Data under study:
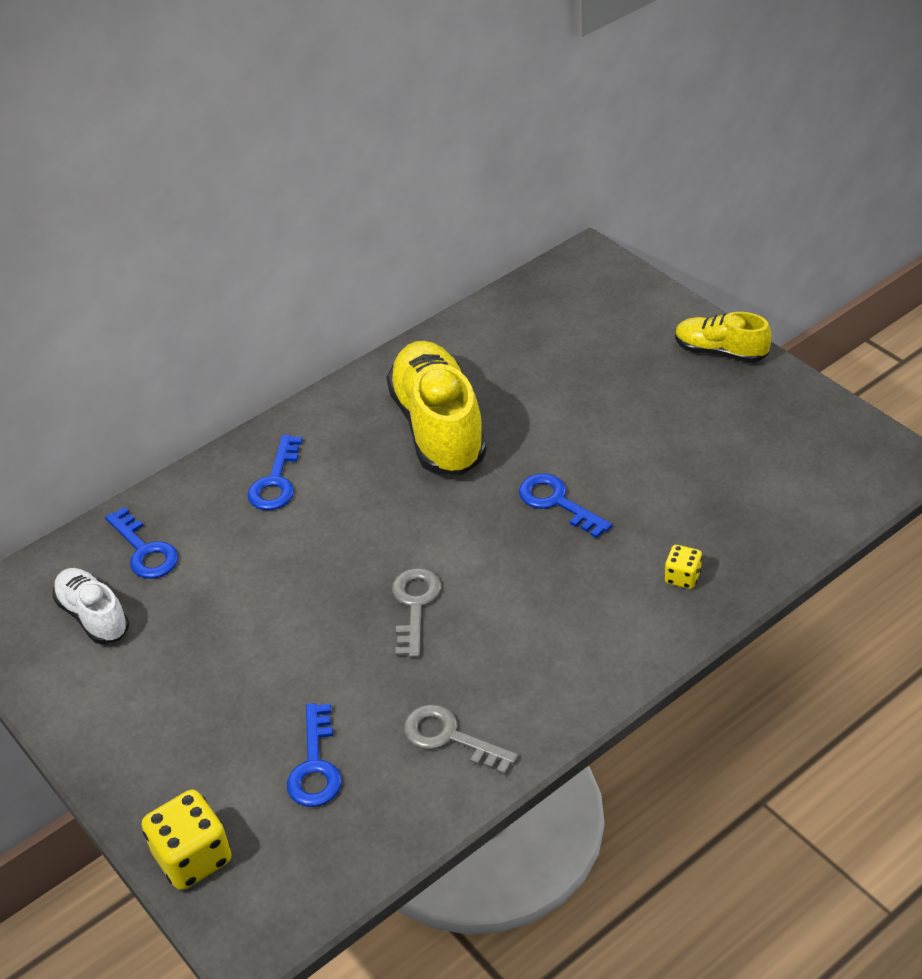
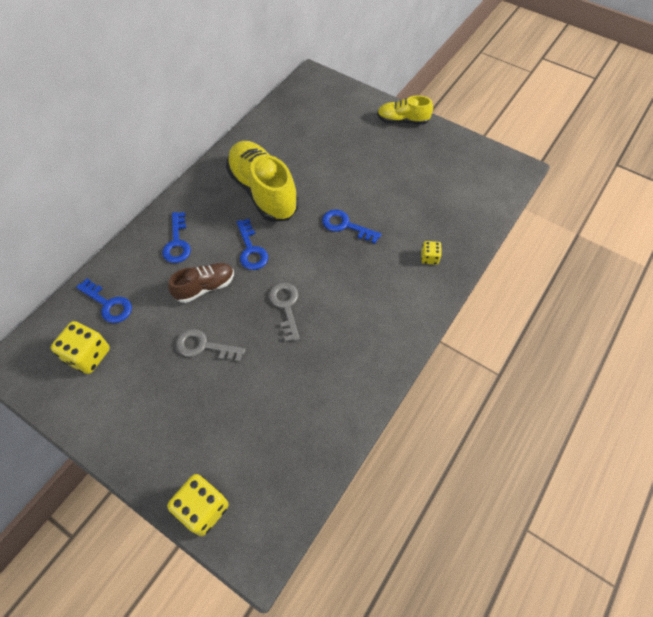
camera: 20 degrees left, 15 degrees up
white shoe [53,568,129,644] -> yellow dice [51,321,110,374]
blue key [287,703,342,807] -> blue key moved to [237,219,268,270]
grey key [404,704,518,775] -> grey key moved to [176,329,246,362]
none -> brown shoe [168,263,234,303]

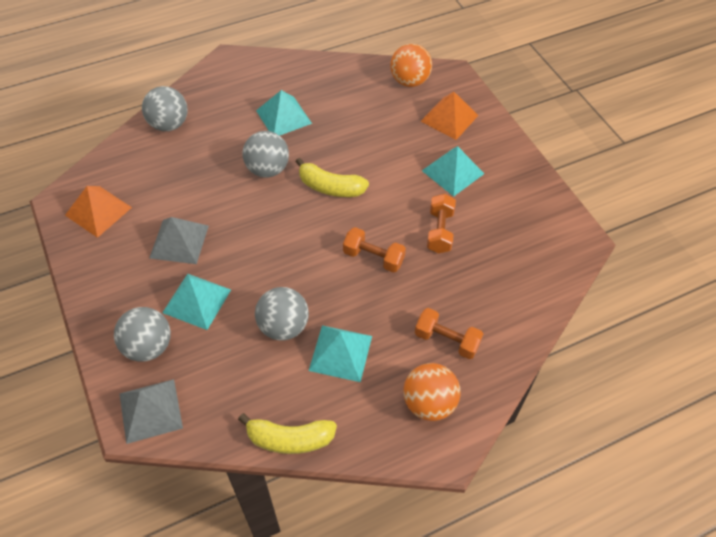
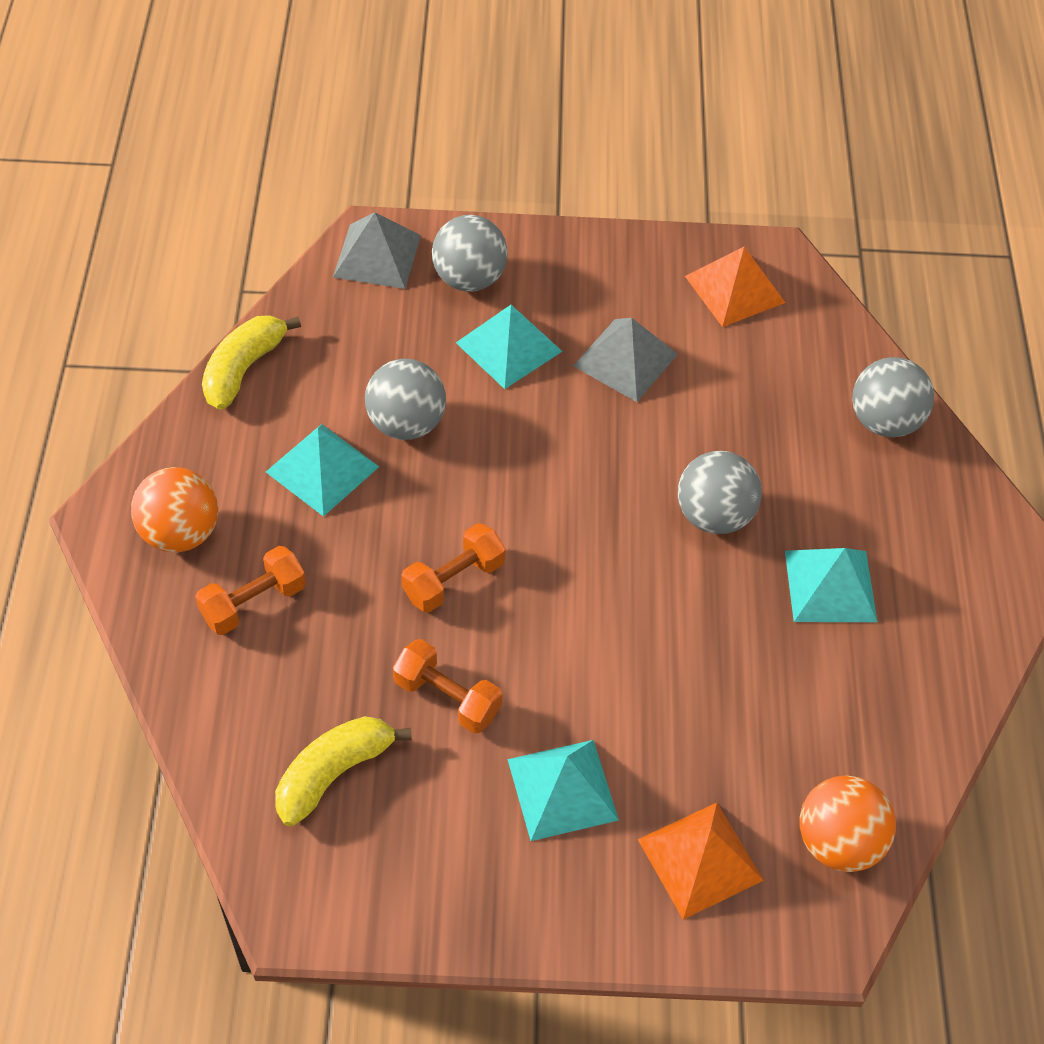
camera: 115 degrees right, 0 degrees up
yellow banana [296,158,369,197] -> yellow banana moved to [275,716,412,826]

Task directions: Find the lines above that contain the word "degrees" and copy each one.

Task response:
camera: 20 degrees left, 15 degrees up
camera: 115 degrees right, 0 degrees up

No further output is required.